Problem details:
Only the lines from the one containing "aqua lightbulb (no. 2 from left), relocated" through the end of the data below are to be repeated, exactly as given, without pictures.

* * * * *

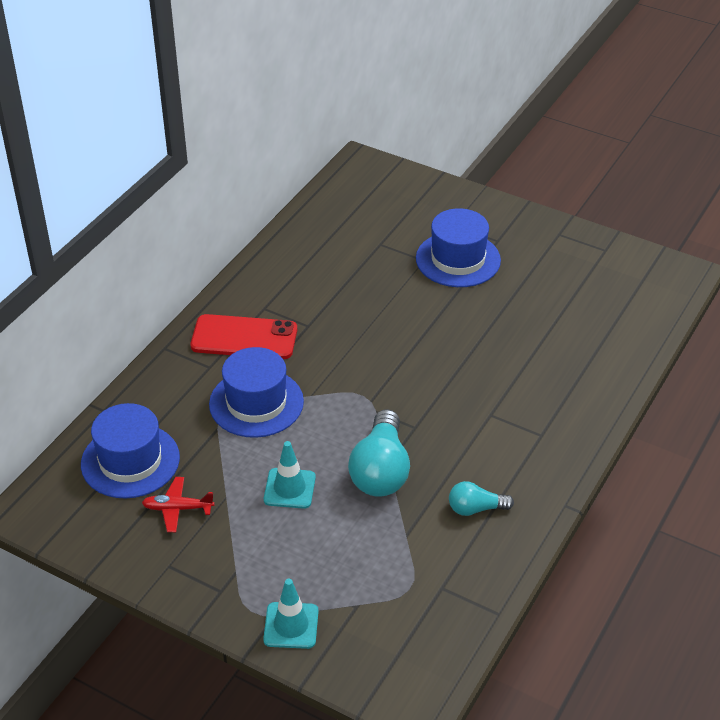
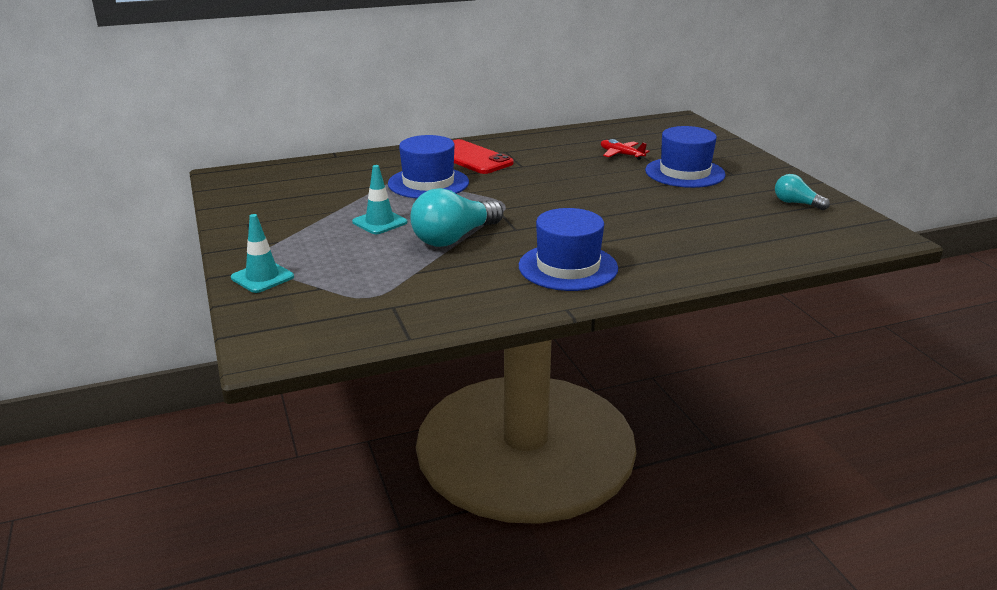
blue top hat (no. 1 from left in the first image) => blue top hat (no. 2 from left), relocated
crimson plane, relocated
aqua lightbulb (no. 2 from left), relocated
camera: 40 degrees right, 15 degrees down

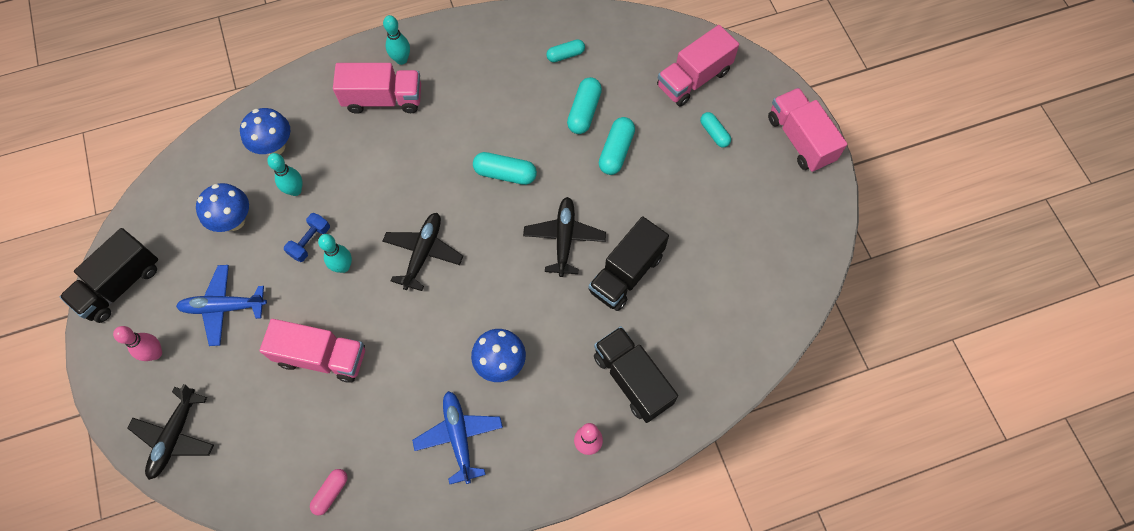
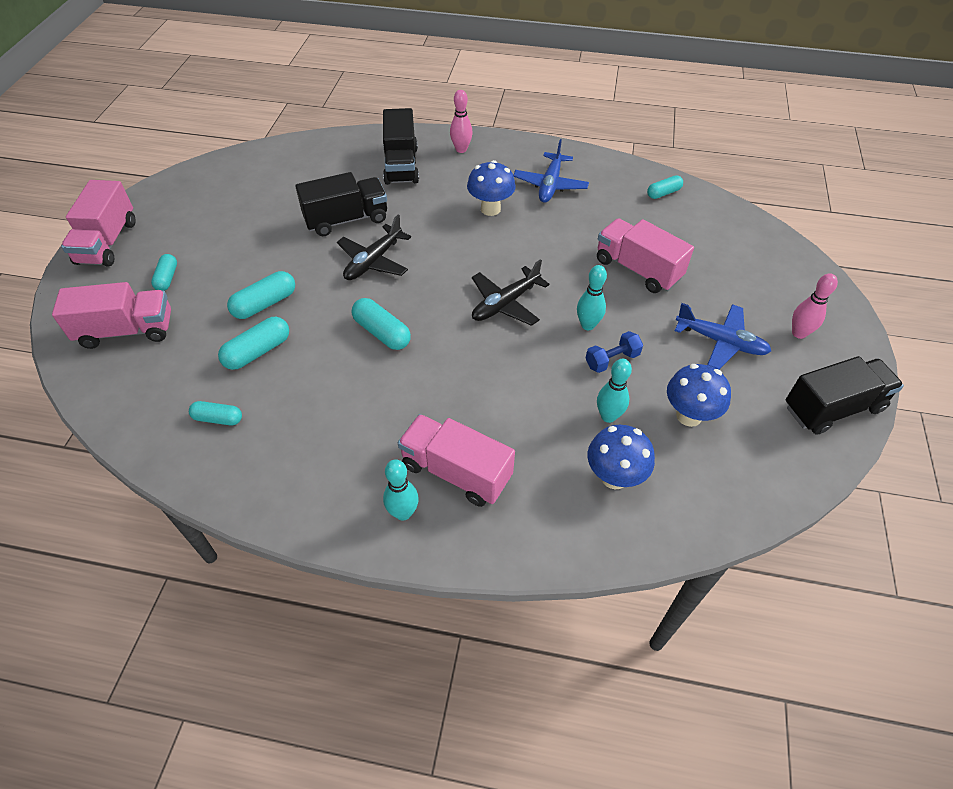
black plane (no. 1 from left) => nothing
rose-pink pill shape => aqua pill shape (no. 6 from left)
camera: 150 degrees left, 15 degrees down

* * * * *

Answer to the problem:
aqua lightbulb (no. 2 from left), relocated
camera: 40 degrees right, 15 degrees down

black plane (no. 1 from left) => nothing
rose-pink pill shape => aqua pill shape (no. 6 from left)
camera: 150 degrees left, 15 degrees down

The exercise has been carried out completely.